- _Problem details_: Quote the lines below from the one containing "L1: none -> 220uH (SIG7, VS)" to the final line, both ends included; exclude the pictures.

━━━━━ Data to examine ━━━━━

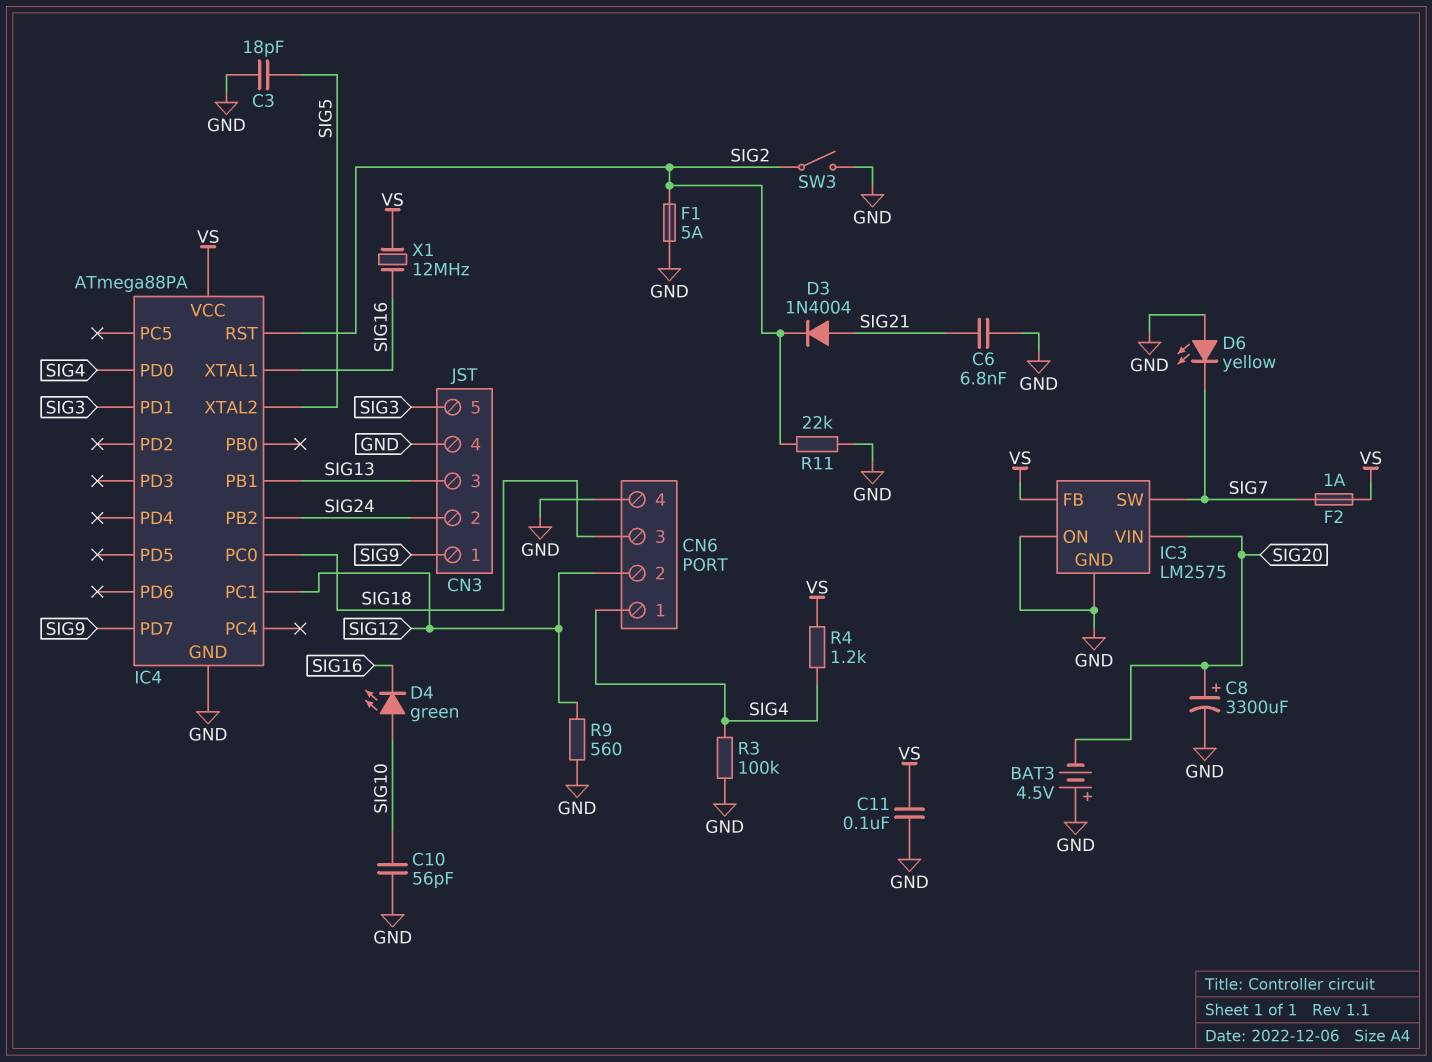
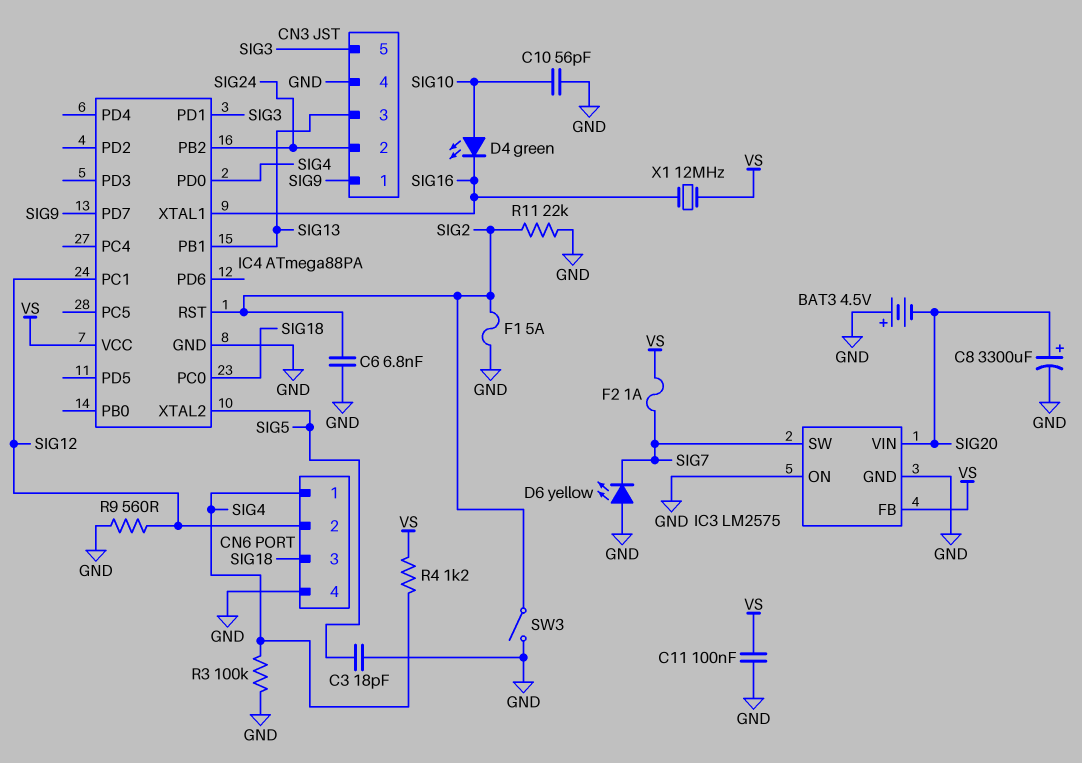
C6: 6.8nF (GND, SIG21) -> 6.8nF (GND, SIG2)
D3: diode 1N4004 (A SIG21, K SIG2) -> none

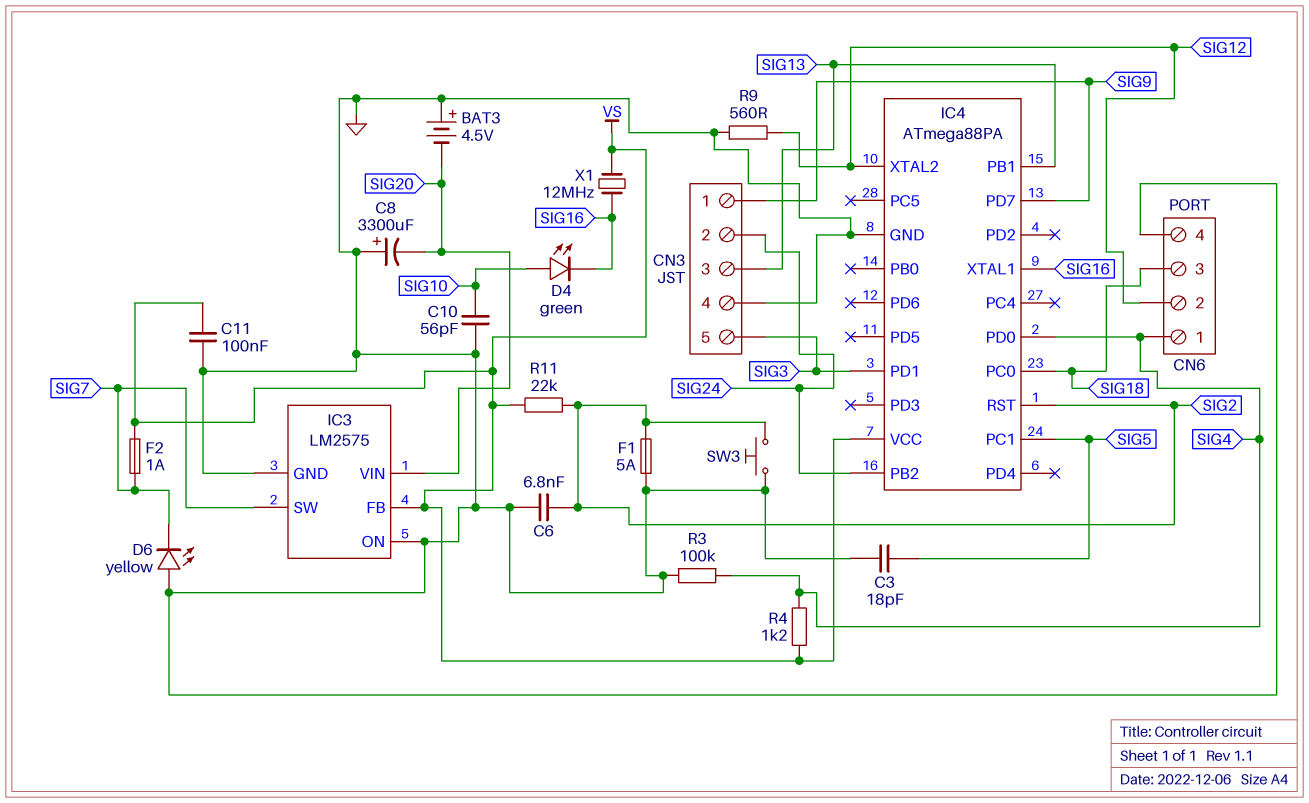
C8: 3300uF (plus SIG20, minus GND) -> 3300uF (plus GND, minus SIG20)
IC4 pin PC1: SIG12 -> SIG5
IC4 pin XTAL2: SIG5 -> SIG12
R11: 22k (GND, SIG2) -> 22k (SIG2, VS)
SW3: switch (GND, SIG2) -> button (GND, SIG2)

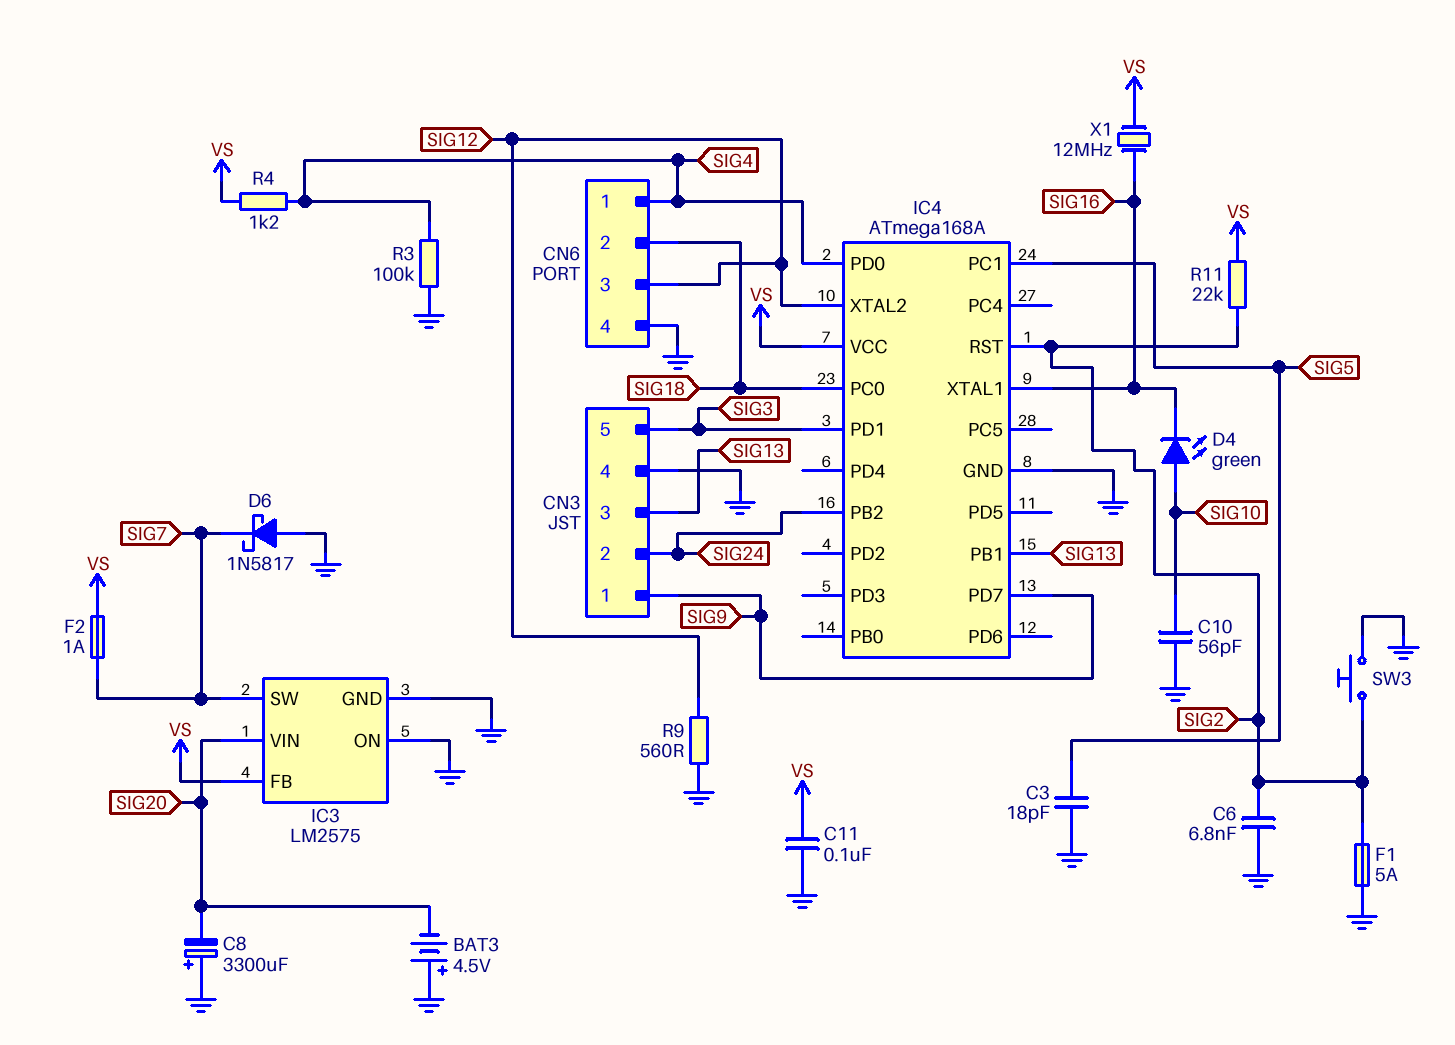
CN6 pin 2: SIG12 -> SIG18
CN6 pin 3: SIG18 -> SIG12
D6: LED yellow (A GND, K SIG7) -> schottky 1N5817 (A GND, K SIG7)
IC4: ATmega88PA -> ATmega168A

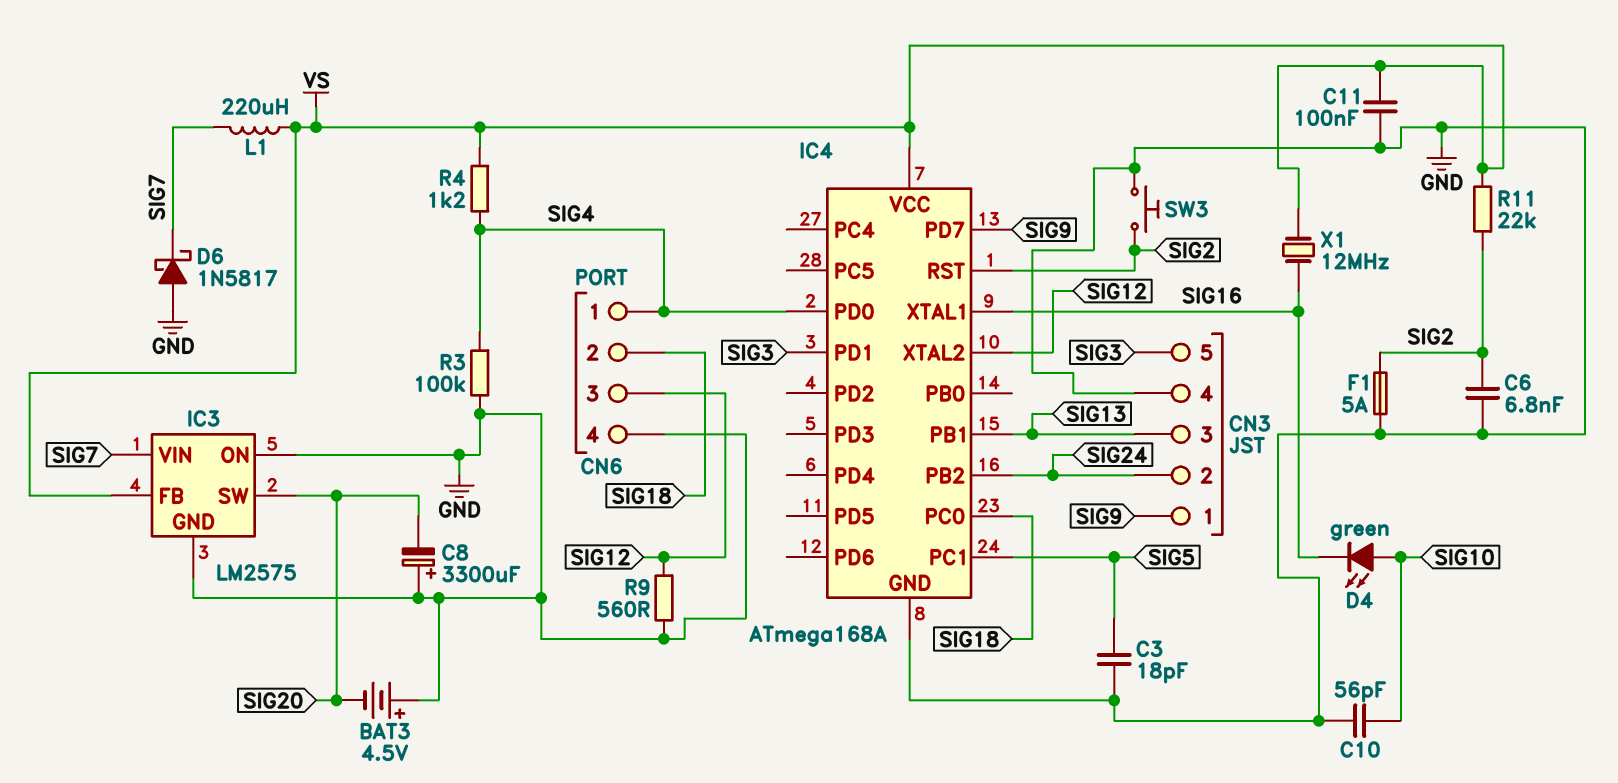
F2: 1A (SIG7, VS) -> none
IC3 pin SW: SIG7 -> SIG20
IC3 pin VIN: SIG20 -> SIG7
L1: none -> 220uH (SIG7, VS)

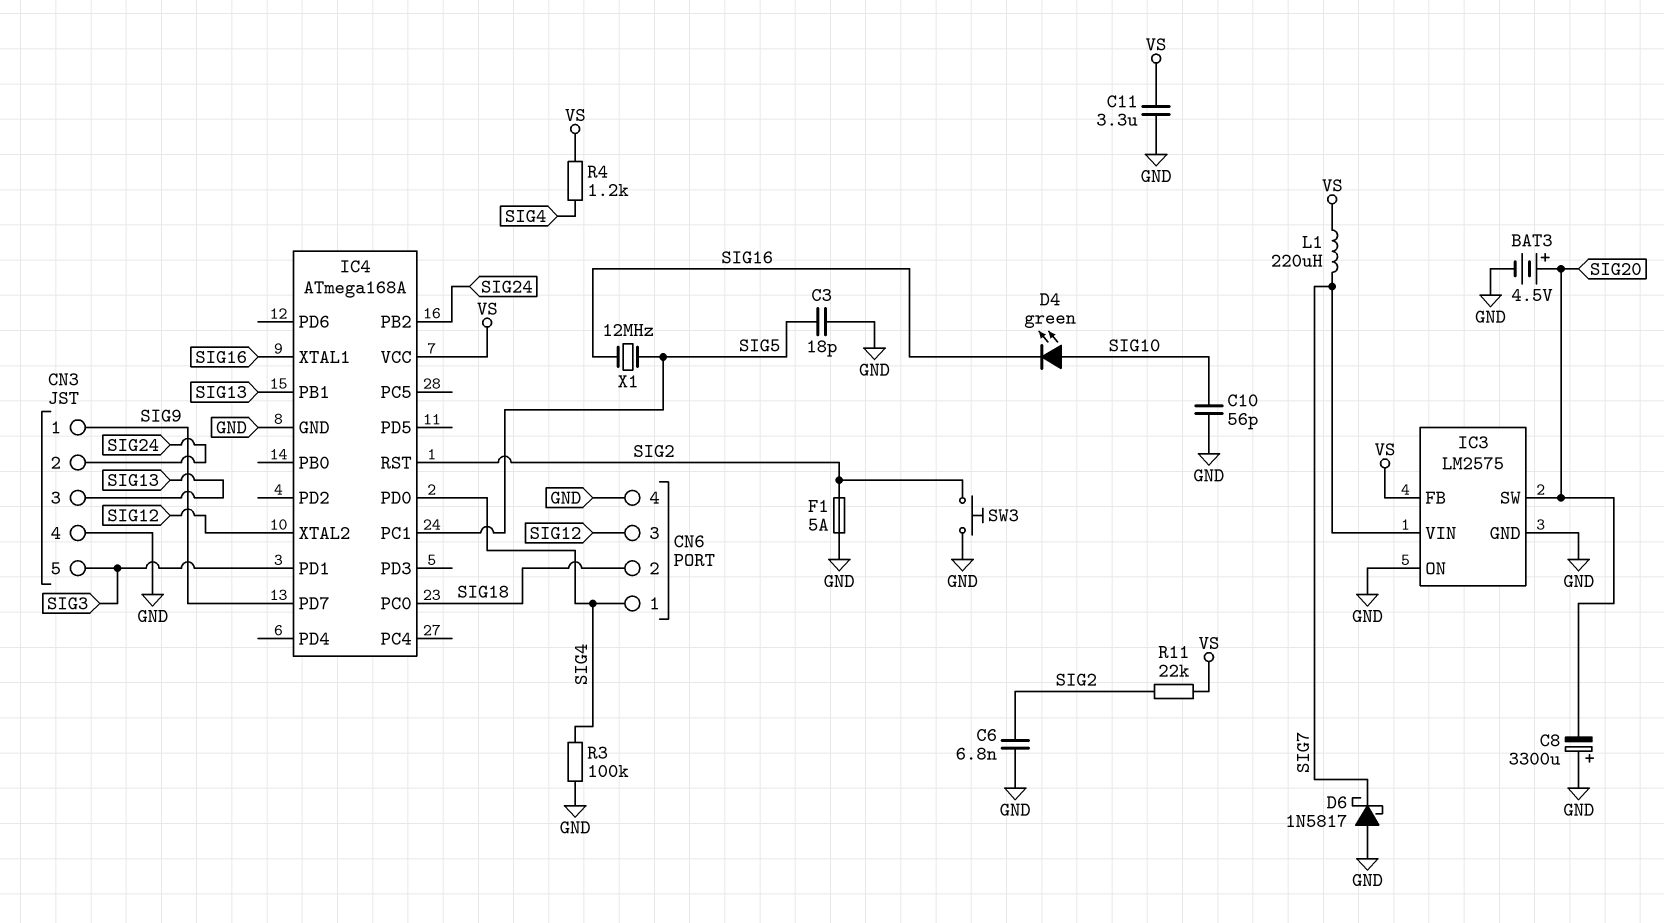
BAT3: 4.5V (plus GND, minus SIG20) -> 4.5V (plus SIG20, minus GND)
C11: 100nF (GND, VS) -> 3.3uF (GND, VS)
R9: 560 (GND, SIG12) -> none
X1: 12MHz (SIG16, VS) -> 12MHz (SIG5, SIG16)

━━━━━

- _Result for this task_:
L1: none -> 220uH (SIG7, VS)

BAT3: 4.5V (plus GND, minus SIG20) -> 4.5V (plus SIG20, minus GND)
C11: 100nF (GND, VS) -> 3.3uF (GND, VS)
R9: 560 (GND, SIG12) -> none
X1: 12MHz (SIG16, VS) -> 12MHz (SIG5, SIG16)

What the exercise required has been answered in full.